TASK PROMPT >> Copy the lines below verbatim, beginning with the line that includes "(297, 280) = (265, 553): purple" and continuing to the end; leave out everything before it.

GIVEN INFORMATION >>
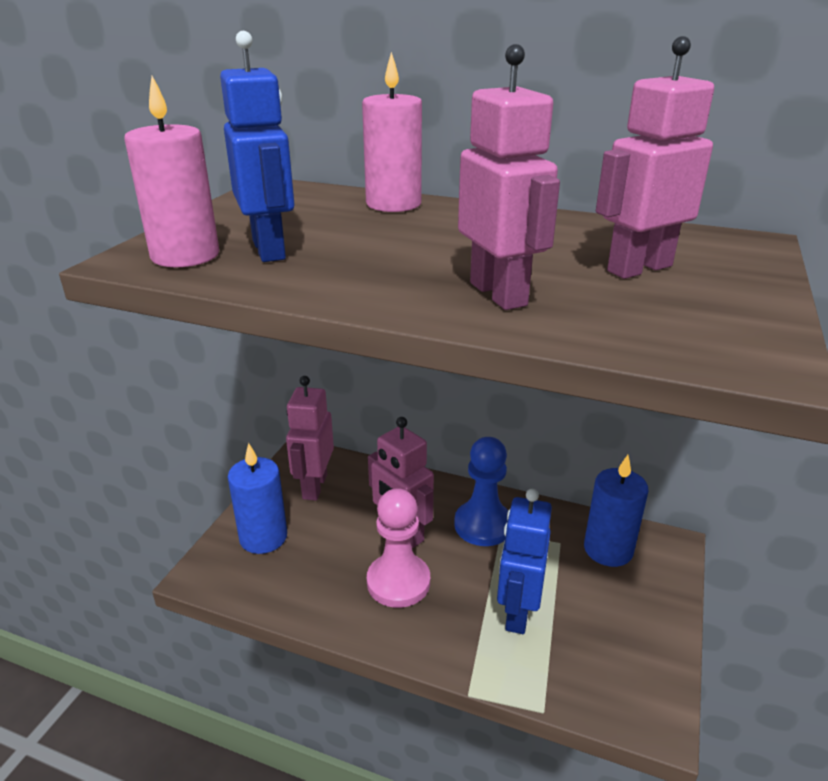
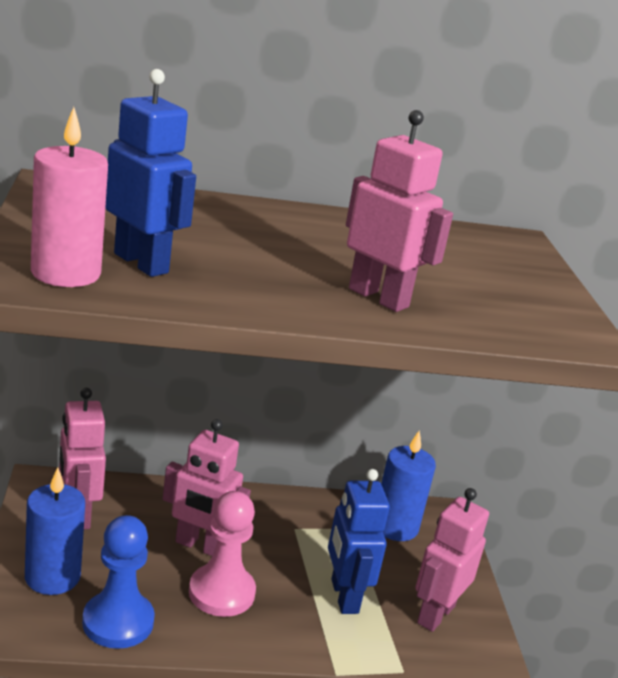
camera: 30 degrees left, 5 degrees down
(393, 204) = (203, 205): pink candle -> none
(483, 525) = (274, 524): blue pawn -> blue pawn (118, 622)
(638, 268) = (459, 268): pink robot -> pink robot (435, 614)

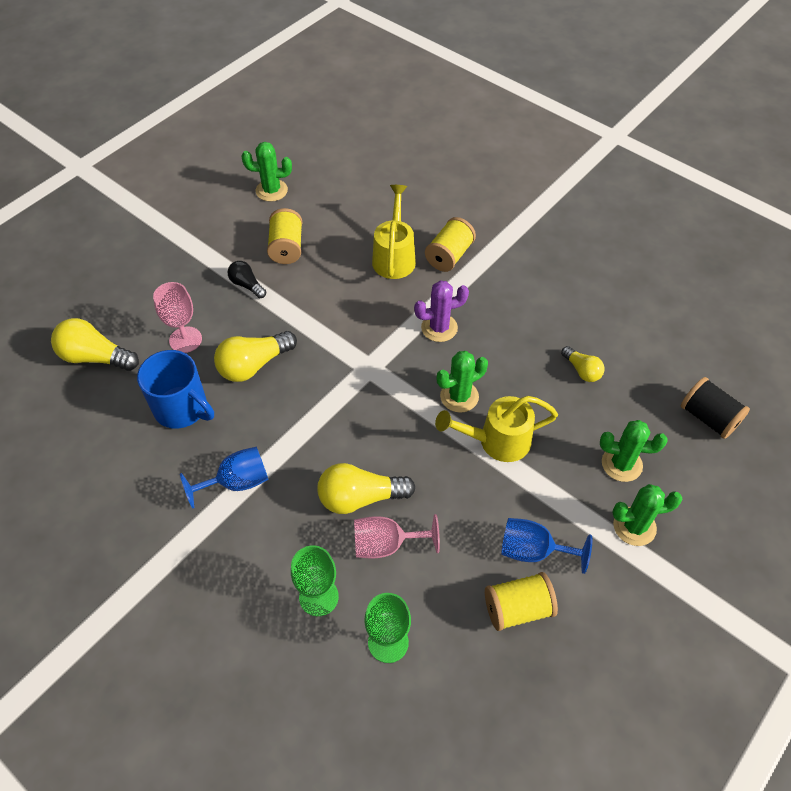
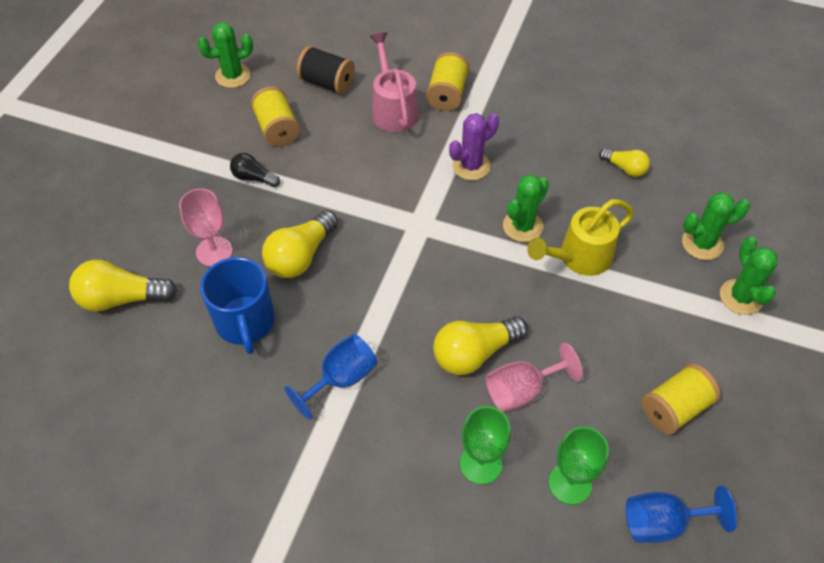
camera: 20 degrees left, 0 degrees up
(182, 408) = (245, 322): blue mug -> blue mug turned 60 degrees clockwise
(394, 256) = (393, 109): yellow watering can -> pink watering can
(533, 551) = (662, 350): blue goblet -> blue goblet (663, 523)
(634, 526) = (741, 297): green cactus -> green cactus turned 75 degrees counterclockwise
(708, 418) = (757, 178): black spool -> black spool (327, 83)

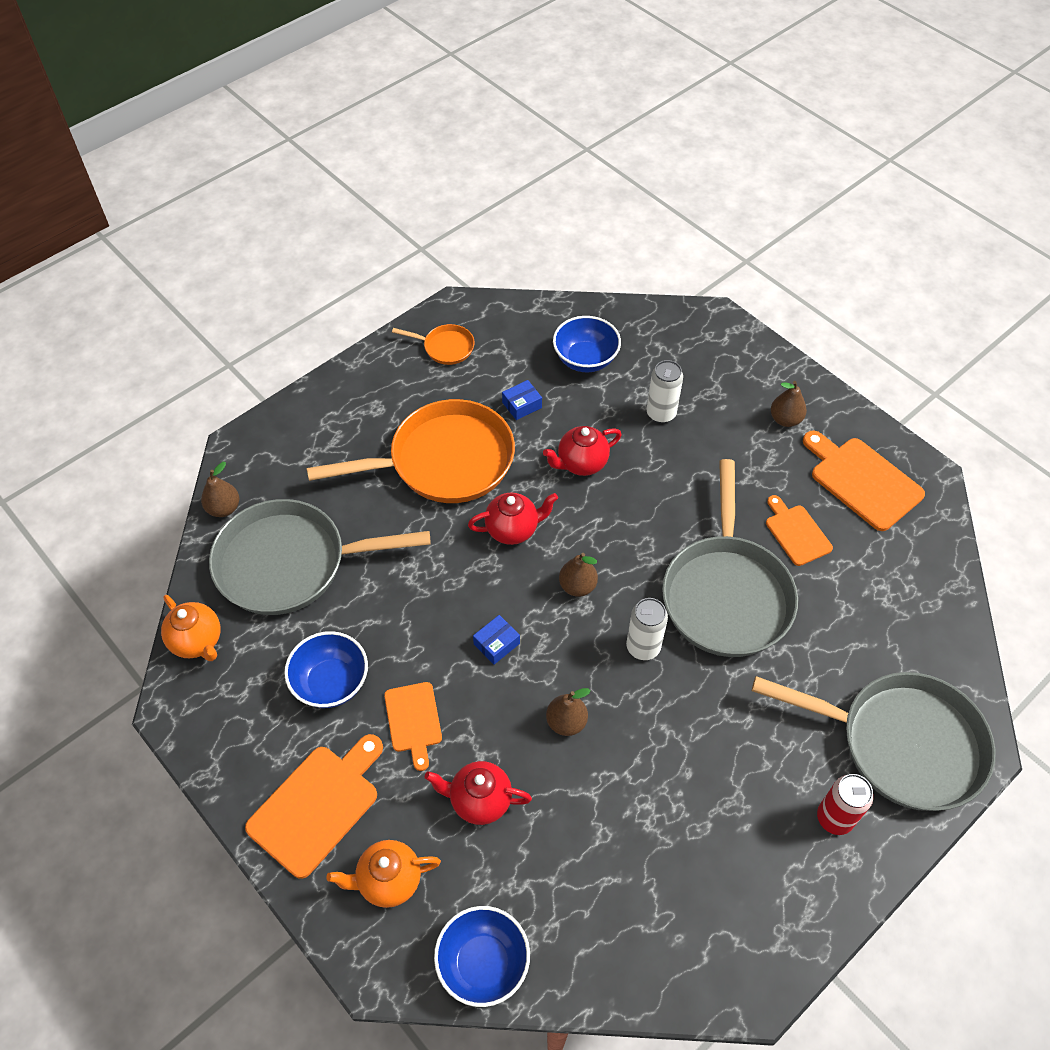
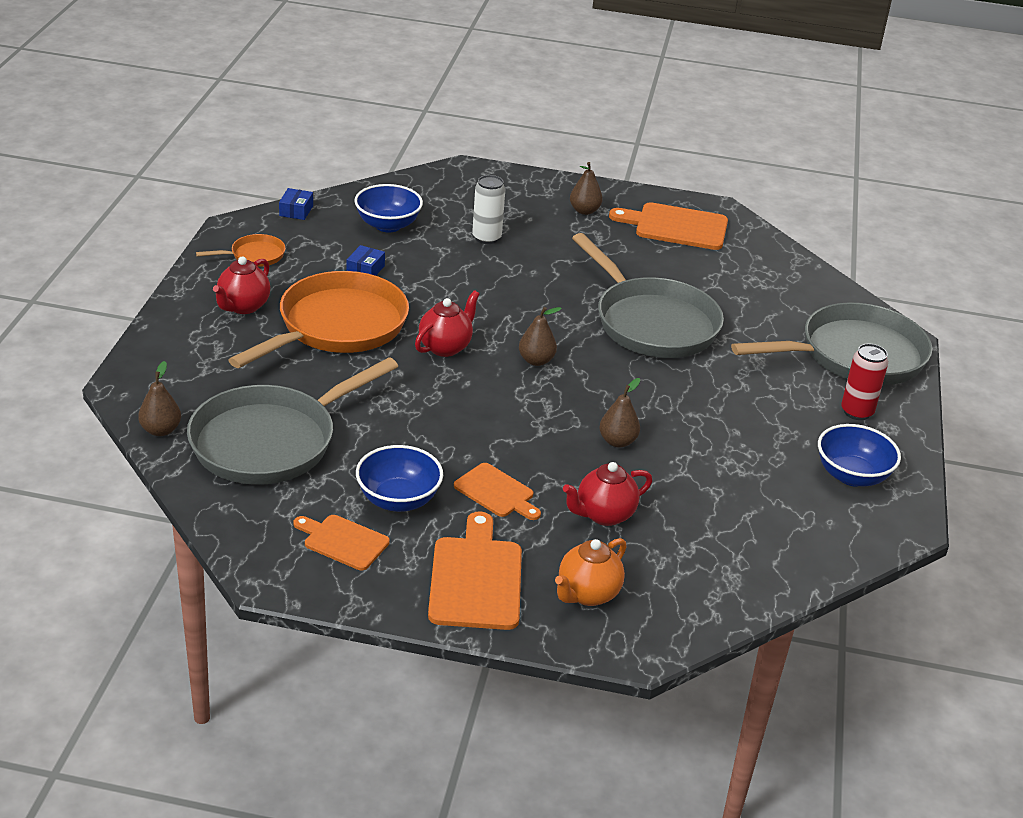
camera: 40 degrees left, 20 degrees down
(198, 641) = (241, 526): orange teapot -> none
(483, 963) = (713, 604): blue bowl -> blue bowl (852, 475)
(496, 643) = (511, 419): blue box -> blue box (296, 211)
(581, 463) = (456, 288): red teapot -> red teapot (243, 307)
(643, 647) = (625, 376): white can -> none
(796, 533) = (662, 271): orange cutting board -> orange cutting board (343, 541)

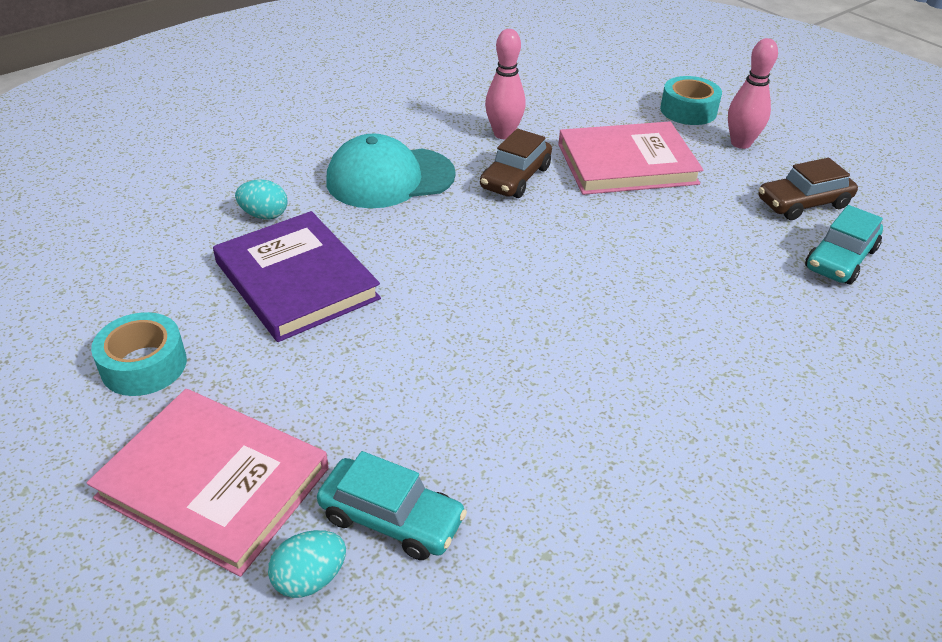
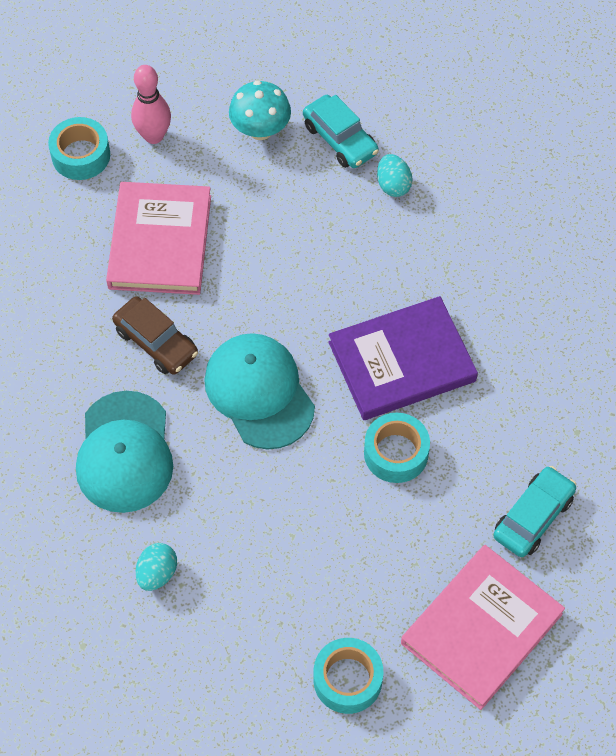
camera: 75 degrees left, 20 degrees up
(297, 280) = (265, 553): purple book -> purple book (401, 361)
(310, 578) = (570, 572): turquoise egg -> turquoise egg (393, 185)
(448, 364) = (396, 453): none -> turquoise tape
(487, 248) = (259, 392): none -> turquoise cap
(503, 134) = (74, 333): pink bowling pin -> none
(803, 203) = (260, 130): brown car -> turquoise mushroom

REPLY >>
(297, 280) = (265, 553): purple book -> purple book (401, 361)
(310, 578) = (570, 572): turquoise egg -> turquoise egg (393, 185)
(448, 364) = (396, 453): none -> turquoise tape
(487, 248) = (259, 392): none -> turquoise cap
(503, 134) = (74, 333): pink bowling pin -> none
(803, 203) = (260, 130): brown car -> turquoise mushroom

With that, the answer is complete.